_Work item_: Return all lines of the data in which the string "robot" occurs.
Start of Provided records
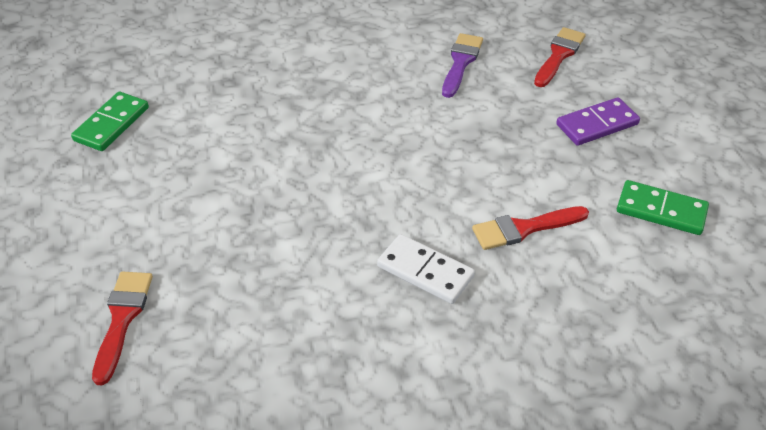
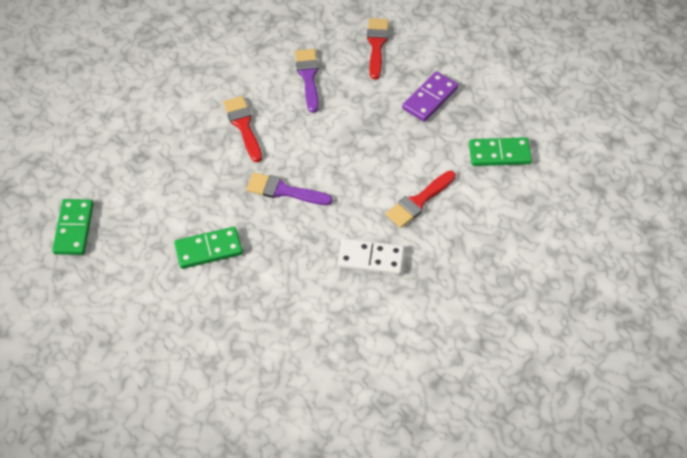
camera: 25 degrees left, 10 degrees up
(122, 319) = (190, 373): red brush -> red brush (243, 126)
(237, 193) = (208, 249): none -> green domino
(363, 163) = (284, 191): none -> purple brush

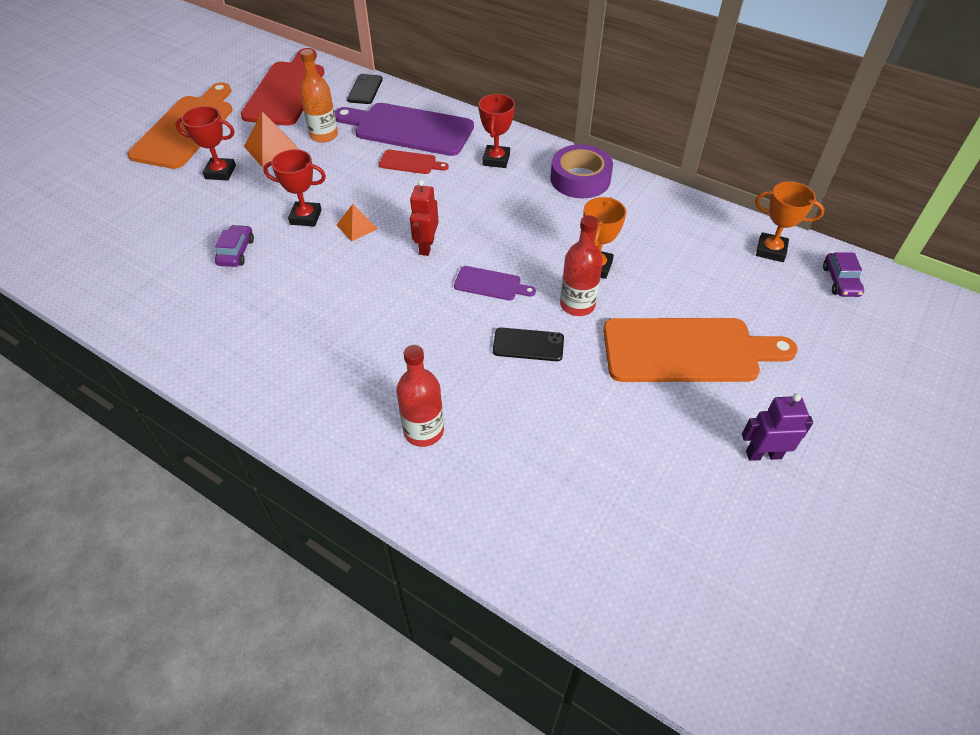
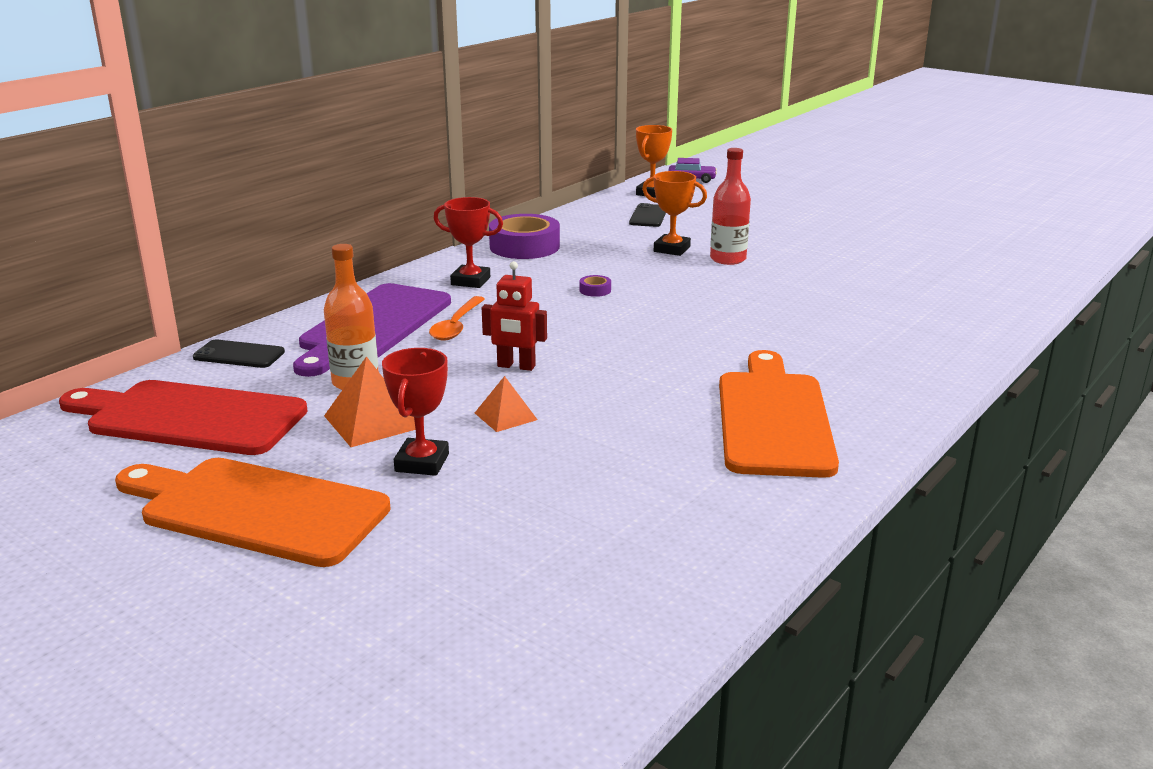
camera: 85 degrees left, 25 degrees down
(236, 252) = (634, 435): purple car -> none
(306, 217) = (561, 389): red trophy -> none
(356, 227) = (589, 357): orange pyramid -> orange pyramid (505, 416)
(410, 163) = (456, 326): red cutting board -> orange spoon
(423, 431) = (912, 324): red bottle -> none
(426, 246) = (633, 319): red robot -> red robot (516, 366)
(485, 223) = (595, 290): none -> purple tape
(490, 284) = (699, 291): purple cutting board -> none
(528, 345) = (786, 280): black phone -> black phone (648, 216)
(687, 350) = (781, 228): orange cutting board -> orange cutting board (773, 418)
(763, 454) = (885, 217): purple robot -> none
End of Provided records
_Response area_:
(426, 246) = (633, 319): red robot -> red robot (516, 366)
(763, 454) = (885, 217): purple robot -> none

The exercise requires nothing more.